TASK BRIEF> Scan the entries below for the word "Playing" and copy every line in which it occurs.

*****

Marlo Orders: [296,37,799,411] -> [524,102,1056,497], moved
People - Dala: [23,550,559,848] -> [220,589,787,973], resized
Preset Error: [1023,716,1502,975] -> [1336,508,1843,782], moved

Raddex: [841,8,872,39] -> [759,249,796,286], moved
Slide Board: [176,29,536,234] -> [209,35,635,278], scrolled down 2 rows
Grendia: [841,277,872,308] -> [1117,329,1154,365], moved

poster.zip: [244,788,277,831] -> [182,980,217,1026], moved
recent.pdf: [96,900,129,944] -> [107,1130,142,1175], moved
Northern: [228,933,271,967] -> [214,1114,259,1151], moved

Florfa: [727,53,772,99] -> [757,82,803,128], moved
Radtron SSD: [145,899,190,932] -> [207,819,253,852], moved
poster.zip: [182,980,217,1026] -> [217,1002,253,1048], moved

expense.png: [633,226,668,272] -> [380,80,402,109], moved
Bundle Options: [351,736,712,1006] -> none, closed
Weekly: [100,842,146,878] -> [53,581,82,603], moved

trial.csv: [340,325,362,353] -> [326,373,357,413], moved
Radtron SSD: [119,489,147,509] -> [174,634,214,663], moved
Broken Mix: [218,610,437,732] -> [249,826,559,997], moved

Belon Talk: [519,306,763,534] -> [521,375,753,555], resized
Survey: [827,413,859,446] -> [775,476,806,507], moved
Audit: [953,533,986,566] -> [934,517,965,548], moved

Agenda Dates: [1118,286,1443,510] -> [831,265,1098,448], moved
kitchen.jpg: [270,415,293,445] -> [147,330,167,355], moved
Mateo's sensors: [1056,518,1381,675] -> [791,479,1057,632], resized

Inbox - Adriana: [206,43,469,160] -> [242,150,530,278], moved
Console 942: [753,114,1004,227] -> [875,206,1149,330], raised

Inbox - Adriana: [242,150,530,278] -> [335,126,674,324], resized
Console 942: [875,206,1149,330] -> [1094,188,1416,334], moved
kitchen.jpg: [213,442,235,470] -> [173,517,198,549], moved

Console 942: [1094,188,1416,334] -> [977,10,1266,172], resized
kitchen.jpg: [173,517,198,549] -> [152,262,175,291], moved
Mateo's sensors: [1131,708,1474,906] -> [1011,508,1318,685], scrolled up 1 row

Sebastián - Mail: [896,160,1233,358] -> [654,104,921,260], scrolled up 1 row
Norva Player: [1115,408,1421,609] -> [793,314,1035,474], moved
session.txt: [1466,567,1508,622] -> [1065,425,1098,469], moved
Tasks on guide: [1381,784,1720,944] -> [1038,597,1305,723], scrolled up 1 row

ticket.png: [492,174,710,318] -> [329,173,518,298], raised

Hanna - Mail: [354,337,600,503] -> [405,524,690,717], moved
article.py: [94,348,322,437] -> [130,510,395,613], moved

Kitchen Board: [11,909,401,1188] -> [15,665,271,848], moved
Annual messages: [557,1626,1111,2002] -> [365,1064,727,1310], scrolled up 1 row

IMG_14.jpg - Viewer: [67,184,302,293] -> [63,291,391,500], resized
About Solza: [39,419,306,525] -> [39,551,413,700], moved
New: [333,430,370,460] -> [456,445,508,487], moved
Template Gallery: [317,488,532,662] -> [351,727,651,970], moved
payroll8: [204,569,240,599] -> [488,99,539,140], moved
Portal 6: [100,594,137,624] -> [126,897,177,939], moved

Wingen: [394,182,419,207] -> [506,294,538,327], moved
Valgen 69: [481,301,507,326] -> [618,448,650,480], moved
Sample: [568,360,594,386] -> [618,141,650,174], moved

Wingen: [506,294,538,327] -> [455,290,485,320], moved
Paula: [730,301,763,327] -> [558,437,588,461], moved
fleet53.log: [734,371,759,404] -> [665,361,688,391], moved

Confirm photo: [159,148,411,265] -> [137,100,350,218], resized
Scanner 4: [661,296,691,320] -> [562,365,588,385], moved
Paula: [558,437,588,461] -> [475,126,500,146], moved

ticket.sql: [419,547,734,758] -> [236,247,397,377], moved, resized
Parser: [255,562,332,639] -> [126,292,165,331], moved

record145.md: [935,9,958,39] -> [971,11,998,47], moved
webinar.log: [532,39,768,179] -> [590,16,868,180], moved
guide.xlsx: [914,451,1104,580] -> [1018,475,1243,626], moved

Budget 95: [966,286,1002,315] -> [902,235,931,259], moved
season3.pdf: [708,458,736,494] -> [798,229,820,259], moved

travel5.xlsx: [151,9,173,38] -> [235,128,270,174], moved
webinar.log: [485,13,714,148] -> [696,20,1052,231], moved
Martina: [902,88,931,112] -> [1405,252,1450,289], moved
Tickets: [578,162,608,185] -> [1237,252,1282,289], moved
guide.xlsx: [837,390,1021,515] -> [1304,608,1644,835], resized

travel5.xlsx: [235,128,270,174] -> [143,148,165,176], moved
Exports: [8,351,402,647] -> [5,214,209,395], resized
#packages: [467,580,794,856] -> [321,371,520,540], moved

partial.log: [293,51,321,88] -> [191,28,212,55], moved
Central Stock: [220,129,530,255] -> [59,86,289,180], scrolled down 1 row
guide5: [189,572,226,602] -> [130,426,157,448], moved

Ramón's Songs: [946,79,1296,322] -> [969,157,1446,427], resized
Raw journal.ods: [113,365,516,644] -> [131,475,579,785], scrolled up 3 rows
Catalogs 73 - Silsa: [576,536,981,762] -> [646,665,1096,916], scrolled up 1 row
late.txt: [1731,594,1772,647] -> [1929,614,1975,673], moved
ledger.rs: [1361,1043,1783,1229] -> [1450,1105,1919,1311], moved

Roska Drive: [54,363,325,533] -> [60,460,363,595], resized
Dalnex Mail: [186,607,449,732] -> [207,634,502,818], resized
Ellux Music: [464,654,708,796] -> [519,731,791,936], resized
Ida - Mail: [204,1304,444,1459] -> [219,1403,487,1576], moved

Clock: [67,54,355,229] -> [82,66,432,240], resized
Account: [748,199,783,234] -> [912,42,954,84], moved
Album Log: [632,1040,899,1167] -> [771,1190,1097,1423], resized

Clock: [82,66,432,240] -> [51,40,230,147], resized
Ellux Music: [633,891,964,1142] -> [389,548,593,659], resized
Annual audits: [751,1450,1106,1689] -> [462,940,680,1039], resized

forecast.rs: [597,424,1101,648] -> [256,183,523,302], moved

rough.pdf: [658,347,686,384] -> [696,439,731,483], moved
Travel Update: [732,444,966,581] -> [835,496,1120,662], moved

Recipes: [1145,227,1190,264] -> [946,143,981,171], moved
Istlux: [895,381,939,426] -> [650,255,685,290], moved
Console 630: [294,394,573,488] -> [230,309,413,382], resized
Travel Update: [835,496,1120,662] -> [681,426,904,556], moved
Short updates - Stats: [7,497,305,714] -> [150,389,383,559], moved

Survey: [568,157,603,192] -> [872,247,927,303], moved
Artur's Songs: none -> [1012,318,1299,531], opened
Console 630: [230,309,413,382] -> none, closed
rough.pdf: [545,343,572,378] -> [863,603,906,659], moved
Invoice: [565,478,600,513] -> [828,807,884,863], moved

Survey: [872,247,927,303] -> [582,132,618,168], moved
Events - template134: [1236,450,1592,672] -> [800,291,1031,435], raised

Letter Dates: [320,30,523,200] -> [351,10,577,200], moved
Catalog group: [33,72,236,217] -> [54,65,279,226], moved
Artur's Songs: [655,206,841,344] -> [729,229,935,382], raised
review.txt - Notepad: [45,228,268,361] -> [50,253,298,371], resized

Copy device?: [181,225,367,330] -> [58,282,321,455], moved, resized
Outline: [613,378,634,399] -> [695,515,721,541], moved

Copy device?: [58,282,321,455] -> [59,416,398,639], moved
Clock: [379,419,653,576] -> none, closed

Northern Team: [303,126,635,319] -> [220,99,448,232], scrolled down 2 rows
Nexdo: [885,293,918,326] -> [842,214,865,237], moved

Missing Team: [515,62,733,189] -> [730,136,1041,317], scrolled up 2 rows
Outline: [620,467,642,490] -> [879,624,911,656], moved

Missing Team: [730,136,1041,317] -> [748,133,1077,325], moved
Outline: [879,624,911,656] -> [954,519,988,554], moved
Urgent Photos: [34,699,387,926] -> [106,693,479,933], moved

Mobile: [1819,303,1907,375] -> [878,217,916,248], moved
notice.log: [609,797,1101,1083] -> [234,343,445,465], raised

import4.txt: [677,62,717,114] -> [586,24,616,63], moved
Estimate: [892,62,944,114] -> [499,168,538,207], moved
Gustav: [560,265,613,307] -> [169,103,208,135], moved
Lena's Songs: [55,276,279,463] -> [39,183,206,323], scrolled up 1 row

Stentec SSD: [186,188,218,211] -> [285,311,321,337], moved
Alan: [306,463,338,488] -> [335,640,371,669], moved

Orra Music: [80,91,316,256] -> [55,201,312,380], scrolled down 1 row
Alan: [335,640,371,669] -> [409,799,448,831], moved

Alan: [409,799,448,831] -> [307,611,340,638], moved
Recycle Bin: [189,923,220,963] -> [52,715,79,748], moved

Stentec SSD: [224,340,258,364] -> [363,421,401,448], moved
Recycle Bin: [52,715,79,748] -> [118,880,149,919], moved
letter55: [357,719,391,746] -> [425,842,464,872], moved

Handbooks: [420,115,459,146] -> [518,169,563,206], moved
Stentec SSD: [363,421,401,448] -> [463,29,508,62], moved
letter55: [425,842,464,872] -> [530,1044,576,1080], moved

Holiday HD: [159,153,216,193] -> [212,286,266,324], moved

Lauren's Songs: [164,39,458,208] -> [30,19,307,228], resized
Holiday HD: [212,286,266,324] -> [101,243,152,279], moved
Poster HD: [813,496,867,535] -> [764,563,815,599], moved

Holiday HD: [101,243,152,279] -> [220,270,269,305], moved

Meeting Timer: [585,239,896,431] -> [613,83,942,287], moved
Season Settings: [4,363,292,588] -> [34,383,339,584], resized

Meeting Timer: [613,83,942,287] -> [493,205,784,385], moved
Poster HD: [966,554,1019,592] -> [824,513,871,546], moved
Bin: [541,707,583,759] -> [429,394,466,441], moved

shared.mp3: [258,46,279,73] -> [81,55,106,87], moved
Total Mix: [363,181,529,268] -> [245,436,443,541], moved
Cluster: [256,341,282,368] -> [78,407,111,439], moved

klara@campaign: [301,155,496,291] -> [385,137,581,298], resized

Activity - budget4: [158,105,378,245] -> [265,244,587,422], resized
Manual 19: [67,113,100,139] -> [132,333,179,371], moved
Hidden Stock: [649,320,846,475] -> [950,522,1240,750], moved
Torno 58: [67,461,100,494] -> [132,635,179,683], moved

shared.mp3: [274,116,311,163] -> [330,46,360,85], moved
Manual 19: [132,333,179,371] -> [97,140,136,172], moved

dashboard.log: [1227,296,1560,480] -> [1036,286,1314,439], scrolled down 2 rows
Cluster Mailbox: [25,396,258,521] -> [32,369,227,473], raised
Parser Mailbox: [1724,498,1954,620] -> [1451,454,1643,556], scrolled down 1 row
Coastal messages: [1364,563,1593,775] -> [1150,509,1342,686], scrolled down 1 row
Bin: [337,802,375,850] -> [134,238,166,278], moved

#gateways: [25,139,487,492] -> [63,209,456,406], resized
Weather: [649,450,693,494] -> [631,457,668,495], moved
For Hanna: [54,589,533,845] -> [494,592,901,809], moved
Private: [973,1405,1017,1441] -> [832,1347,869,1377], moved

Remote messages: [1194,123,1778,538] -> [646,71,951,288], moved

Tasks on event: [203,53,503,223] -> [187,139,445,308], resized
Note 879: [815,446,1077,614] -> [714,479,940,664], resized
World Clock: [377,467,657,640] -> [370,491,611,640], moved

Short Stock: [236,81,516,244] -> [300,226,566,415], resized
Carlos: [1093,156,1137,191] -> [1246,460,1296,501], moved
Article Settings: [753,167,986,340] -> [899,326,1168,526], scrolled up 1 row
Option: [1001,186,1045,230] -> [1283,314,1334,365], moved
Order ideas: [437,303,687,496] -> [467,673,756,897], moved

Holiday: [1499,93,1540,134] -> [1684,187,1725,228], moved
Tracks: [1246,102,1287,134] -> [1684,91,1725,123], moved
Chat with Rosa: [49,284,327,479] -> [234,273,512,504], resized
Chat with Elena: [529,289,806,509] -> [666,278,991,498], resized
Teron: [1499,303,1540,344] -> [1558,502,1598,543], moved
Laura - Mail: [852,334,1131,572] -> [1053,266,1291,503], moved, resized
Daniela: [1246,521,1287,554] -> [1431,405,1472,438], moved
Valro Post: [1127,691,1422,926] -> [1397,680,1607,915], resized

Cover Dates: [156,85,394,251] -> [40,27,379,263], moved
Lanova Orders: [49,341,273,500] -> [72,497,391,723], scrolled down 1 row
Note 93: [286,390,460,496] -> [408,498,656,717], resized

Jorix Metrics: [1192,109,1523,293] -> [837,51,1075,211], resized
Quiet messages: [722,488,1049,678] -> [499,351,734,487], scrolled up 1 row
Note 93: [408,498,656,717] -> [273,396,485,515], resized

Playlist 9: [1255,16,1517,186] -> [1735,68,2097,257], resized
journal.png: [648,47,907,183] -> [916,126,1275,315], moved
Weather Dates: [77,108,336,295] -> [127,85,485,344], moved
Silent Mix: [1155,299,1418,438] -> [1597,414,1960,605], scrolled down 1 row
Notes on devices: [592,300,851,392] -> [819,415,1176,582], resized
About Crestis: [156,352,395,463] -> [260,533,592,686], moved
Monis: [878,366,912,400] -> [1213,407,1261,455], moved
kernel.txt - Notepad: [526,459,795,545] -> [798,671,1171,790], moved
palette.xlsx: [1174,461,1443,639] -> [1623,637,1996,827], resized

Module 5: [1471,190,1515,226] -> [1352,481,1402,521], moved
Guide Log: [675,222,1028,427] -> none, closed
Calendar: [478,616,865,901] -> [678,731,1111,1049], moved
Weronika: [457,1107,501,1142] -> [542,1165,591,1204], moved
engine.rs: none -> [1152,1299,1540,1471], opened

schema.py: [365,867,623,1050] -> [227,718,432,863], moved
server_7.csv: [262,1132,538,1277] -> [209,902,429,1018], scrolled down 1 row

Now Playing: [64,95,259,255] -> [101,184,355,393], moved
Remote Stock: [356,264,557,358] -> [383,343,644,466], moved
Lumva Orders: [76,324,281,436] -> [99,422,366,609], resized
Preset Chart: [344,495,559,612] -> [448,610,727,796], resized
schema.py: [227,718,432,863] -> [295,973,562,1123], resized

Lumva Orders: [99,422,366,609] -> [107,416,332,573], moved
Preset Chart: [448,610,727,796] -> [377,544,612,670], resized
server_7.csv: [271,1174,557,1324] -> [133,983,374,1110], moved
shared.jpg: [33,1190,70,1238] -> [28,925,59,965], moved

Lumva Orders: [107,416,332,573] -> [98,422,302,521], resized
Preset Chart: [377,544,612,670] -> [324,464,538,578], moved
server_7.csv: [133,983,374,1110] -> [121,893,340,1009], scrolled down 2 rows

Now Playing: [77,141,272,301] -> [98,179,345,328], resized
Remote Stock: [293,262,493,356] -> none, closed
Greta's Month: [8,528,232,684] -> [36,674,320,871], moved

*****

RESPONSE AREA>
Now Playing: [64,95,259,255] -> [101,184,355,393], moved
Now Playing: [77,141,272,301] -> [98,179,345,328], resized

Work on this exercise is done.